BEGIN GIVEN INFORMATION

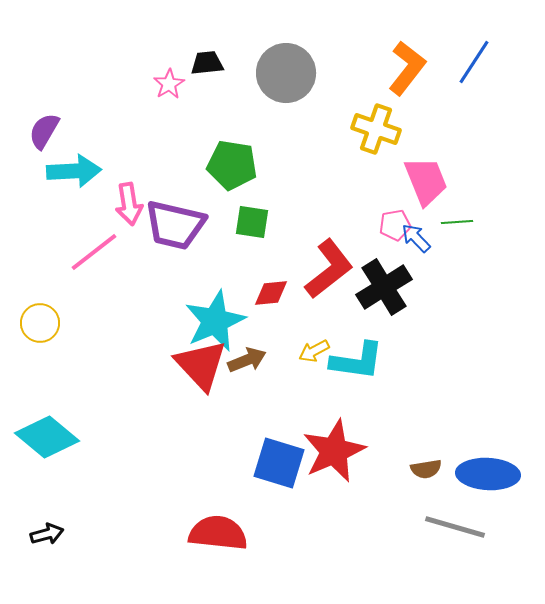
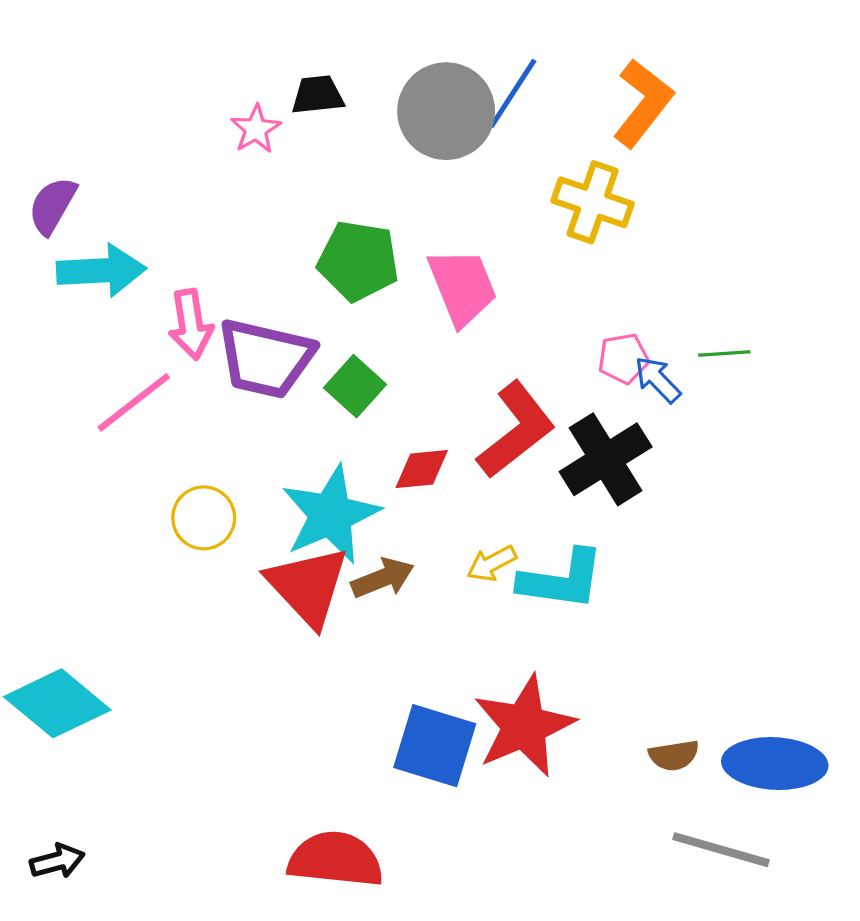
blue line: (474, 62) -> (513, 93), moved
pink trapezoid: (426, 181) -> (462, 287), moved
green square: (252, 222) -> (355, 386), moved, turned 33
yellow circle: (40, 323) -> (204, 518), moved

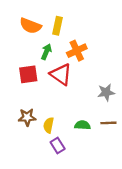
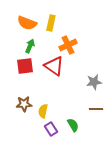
green arrow: (46, 52) -> (30, 46), moved
green semicircle: (82, 125) -> (73, 125), moved, turned 56

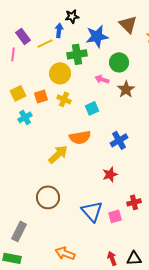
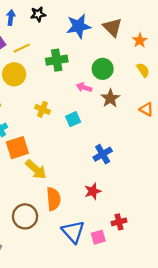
black star: (72, 16) -> (38, 14), moved
blue arrow: (59, 30) -> (11, 17), moved
blue star: (97, 36) -> (79, 26), moved
yellow circle: (60, 73) -> (14, 74), moved
orange square: (41, 96) -> (17, 148), moved, size x1.5
orange semicircle: (80, 137) -> (53, 199), moved, turned -85
yellow arrow: (58, 154) -> (36, 169), turned 85

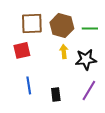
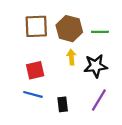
red square: (22, 50) -> (35, 70), moved
blue line: (29, 85) -> (33, 94), turned -66

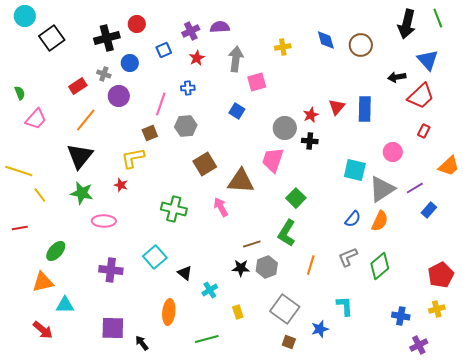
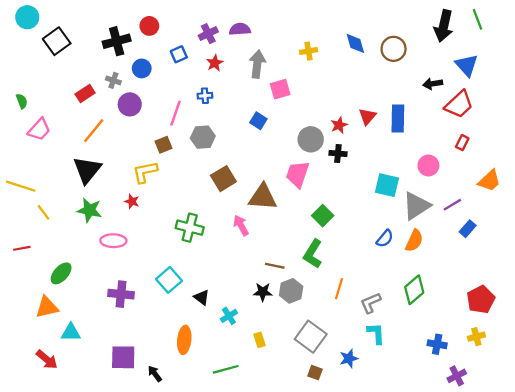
brown line: (252, 244) -> (275, 266), turned 30
gray L-shape: (348, 257) -> (371, 303), moved

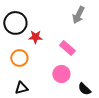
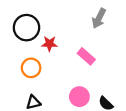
pink circle: (61, 74) -> (79, 97), moved

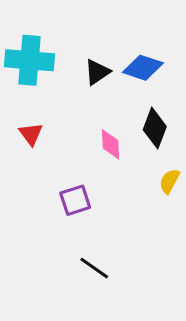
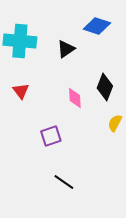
blue diamond: (143, 68) -> (97, 26), moved

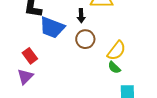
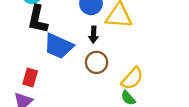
red rectangle: (30, 56) -> (30, 78), turned 49

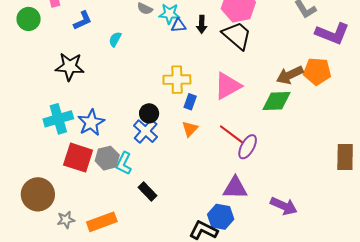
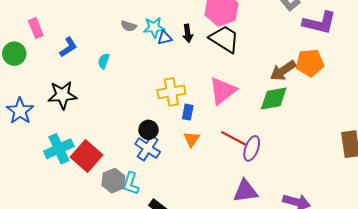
blue star: (91, 123) -> (20, 111), moved
red square: (78, 158) -> (87, 156), moved, turned 32

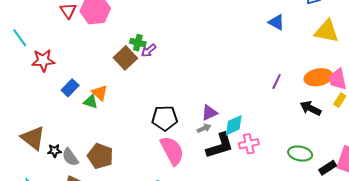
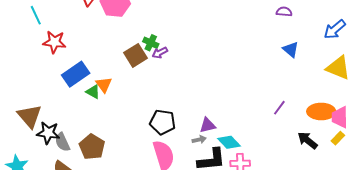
blue rectangle: (70, 88) -> (76, 74), size x1.5
cyan diamond: (234, 125) -> (229, 142), turned 60
black star: (54, 151) -> (48, 133), size x1.6

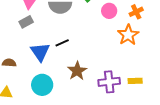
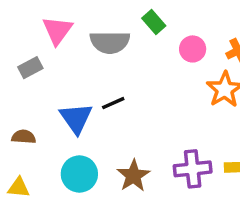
gray rectangle: (26, 22) -> (30, 68), moved
brown star: (77, 71) -> (133, 176), moved

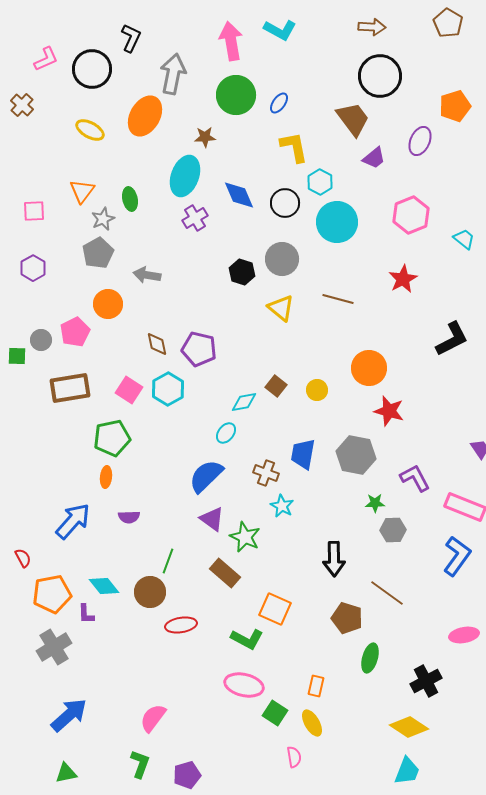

END GIVEN INFORMATION

- [INSTRUCTIONS TO FOLLOW]
Write out the line that contains "black star: (72, 16) -> (38, 14), moved" and every line after it to the end of the data, exactly as they stand. Omit the pictures.

- [EXERCISE SOLUTION]
black star: (72, 16) -> (38, 14), moved
blue arrow: (59, 30) -> (11, 17), moved
blue star: (97, 36) -> (79, 26), moved
yellow circle: (60, 73) -> (14, 74), moved
orange square: (41, 96) -> (17, 148), moved, size x1.5
orange semicircle: (80, 137) -> (53, 199), moved, turned -85
yellow arrow: (58, 154) -> (36, 169), turned 85

red square: (22, 50) -> (35, 70), moved
blue line: (29, 85) -> (33, 94), turned -66

brown line: (252, 244) -> (275, 266), turned 30
gray L-shape: (348, 257) -> (371, 303), moved

pink circle: (61, 74) -> (79, 97), moved

blue diamond: (143, 68) -> (97, 26), moved

red rectangle: (30, 56) -> (30, 78), turned 49

blue star: (91, 123) -> (20, 111), moved
red square: (78, 158) -> (87, 156), moved, turned 32

blue rectangle: (70, 88) -> (76, 74), size x1.5
cyan diamond: (234, 125) -> (229, 142), turned 60
black star: (54, 151) -> (48, 133), size x1.6

gray rectangle: (26, 22) -> (30, 68), moved
brown star: (77, 71) -> (133, 176), moved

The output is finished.